* [LISTED RECORDS]:
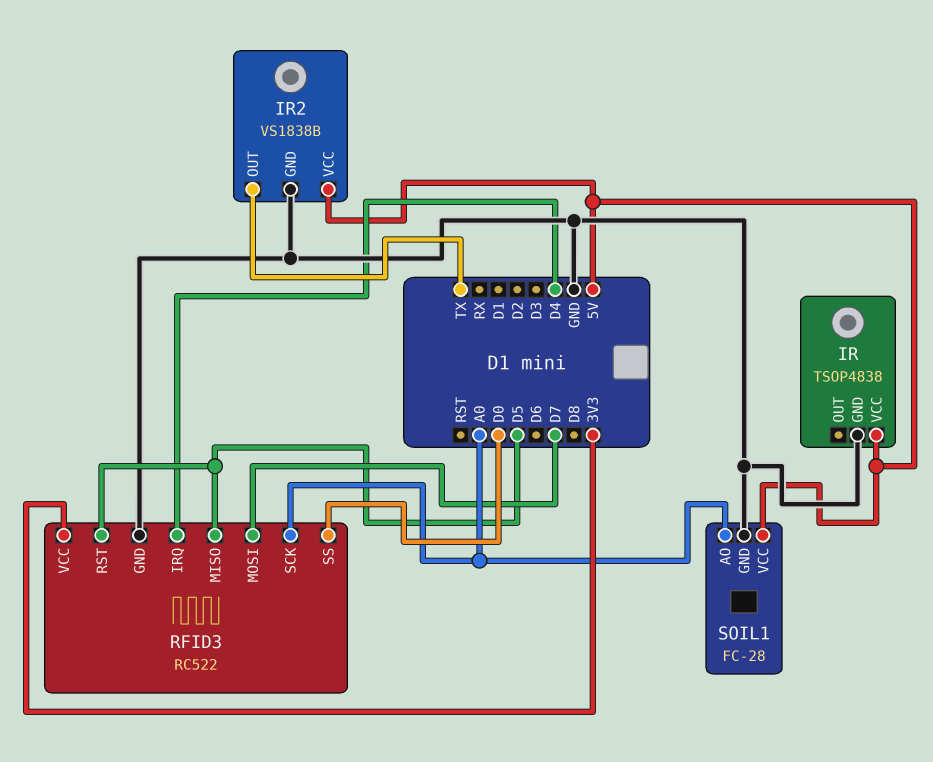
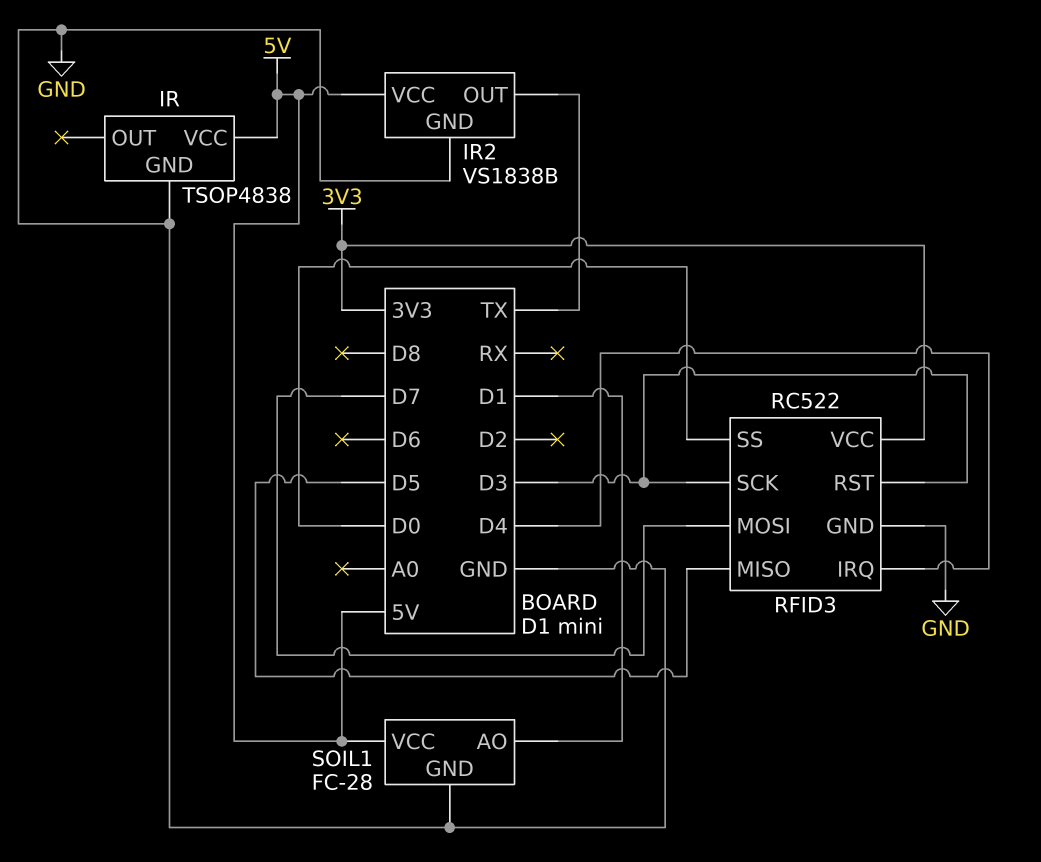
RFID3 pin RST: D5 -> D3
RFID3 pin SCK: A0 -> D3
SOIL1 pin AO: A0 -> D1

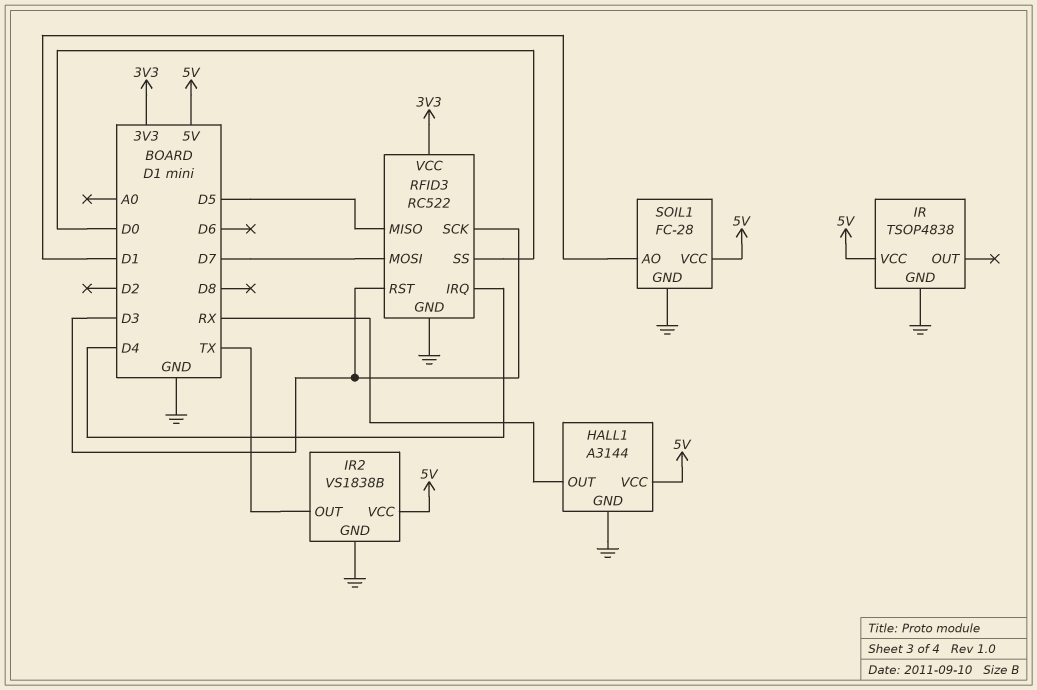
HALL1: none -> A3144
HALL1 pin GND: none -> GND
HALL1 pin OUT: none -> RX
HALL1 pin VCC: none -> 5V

---

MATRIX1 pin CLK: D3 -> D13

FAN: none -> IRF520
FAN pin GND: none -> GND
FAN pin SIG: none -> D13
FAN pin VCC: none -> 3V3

* [INSTRUCTIONS FOR THE TASK]:
How many lines in the records hold the string "none"? The number alone is the answer.

* [WRITTEN ANSWER]:
8